Records follow. Pull out every line that contains "none".

__________

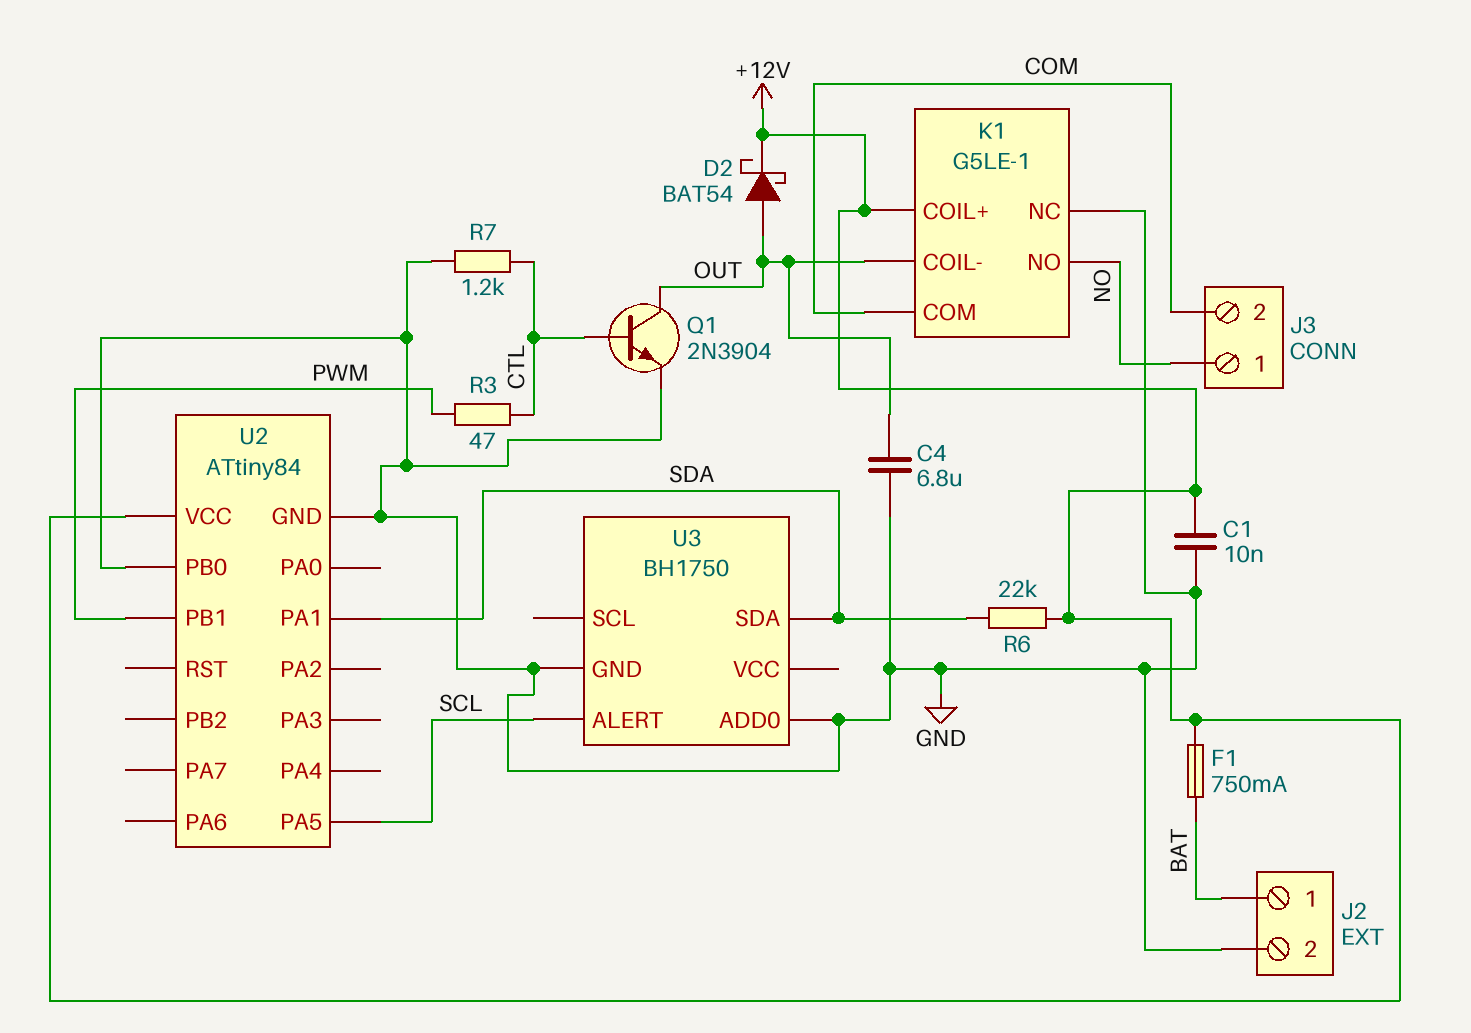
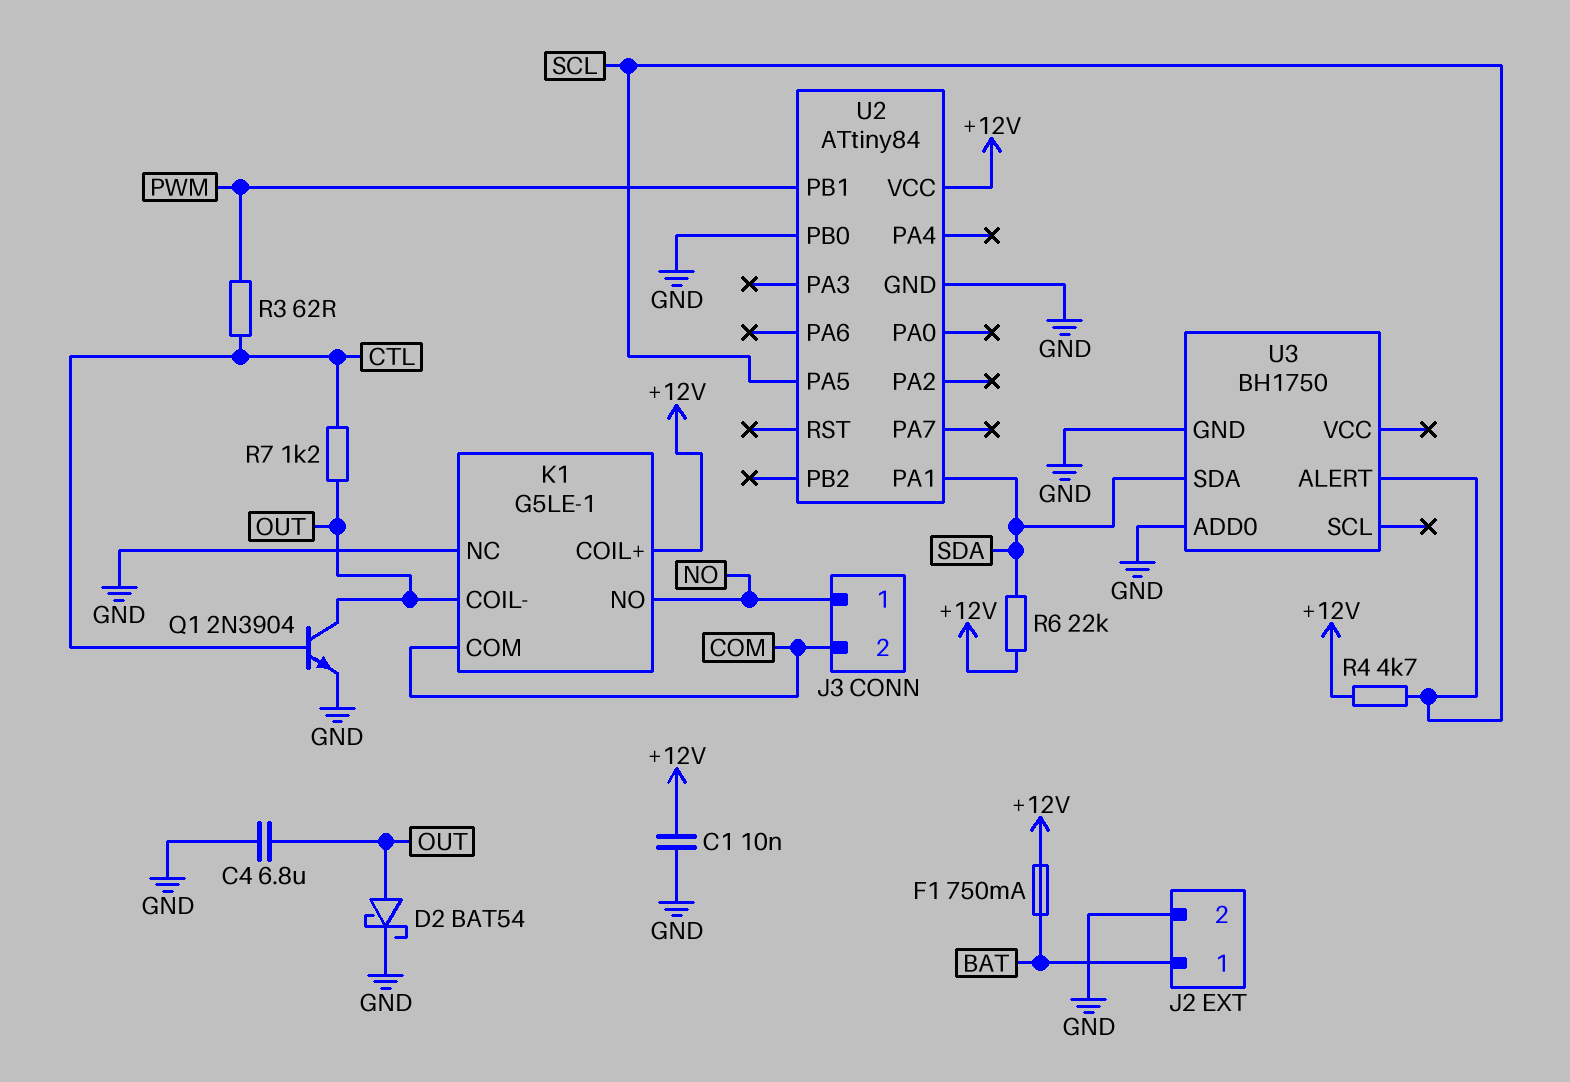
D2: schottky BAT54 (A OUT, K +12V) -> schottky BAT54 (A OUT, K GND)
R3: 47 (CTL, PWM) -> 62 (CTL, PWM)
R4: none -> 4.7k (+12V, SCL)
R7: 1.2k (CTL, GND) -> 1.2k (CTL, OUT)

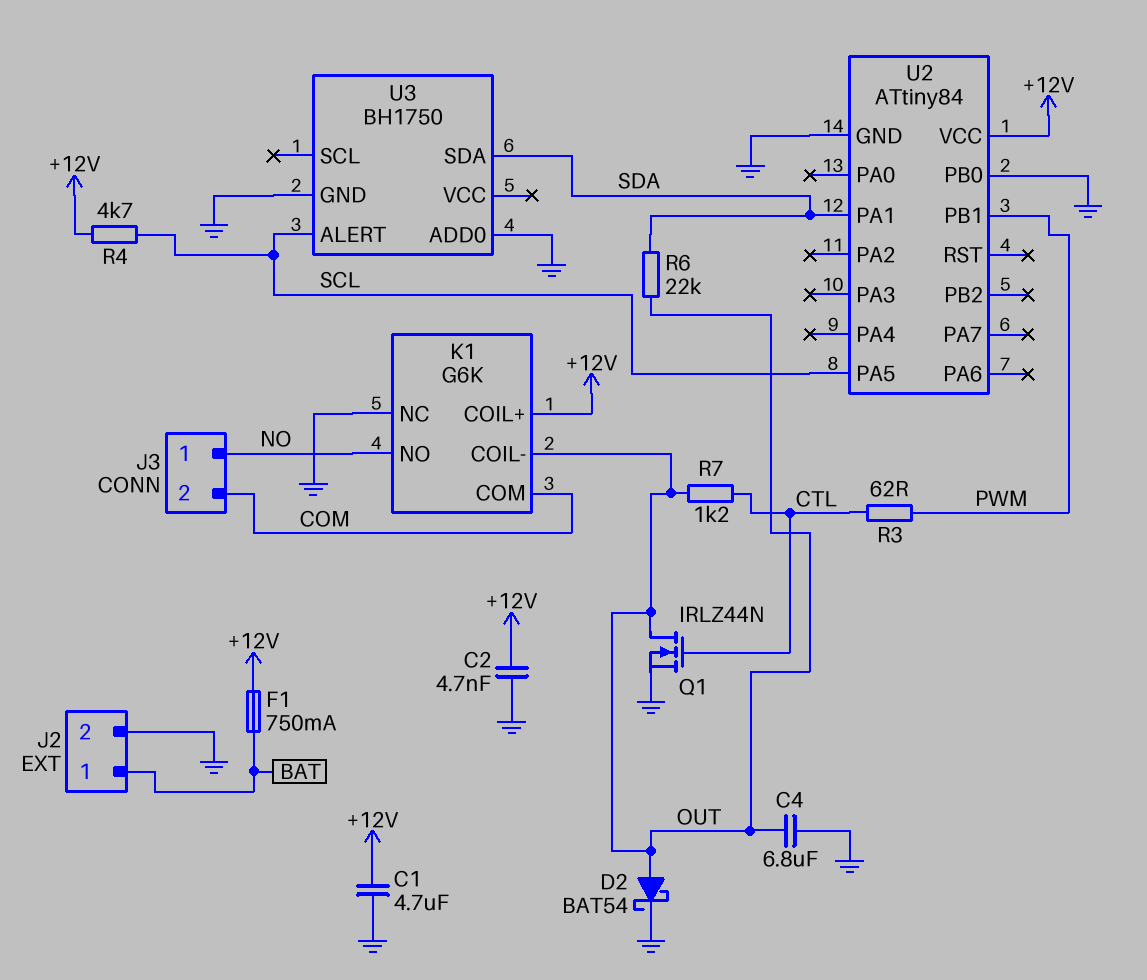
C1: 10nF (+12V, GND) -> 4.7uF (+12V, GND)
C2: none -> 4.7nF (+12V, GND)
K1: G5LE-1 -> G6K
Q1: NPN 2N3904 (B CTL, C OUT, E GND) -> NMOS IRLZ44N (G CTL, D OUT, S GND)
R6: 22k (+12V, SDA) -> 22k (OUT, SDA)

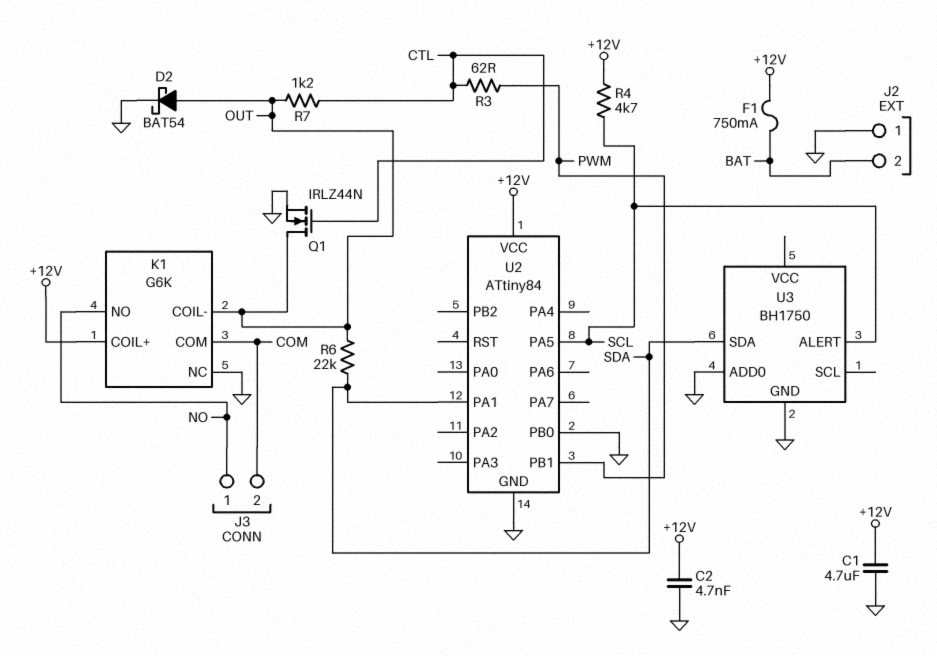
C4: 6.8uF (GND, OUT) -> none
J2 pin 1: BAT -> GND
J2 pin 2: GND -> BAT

__________

• [Response area]
R4: none -> 4.7k (+12V, SCL)
C2: none -> 4.7nF (+12V, GND)
C4: 6.8uF (GND, OUT) -> none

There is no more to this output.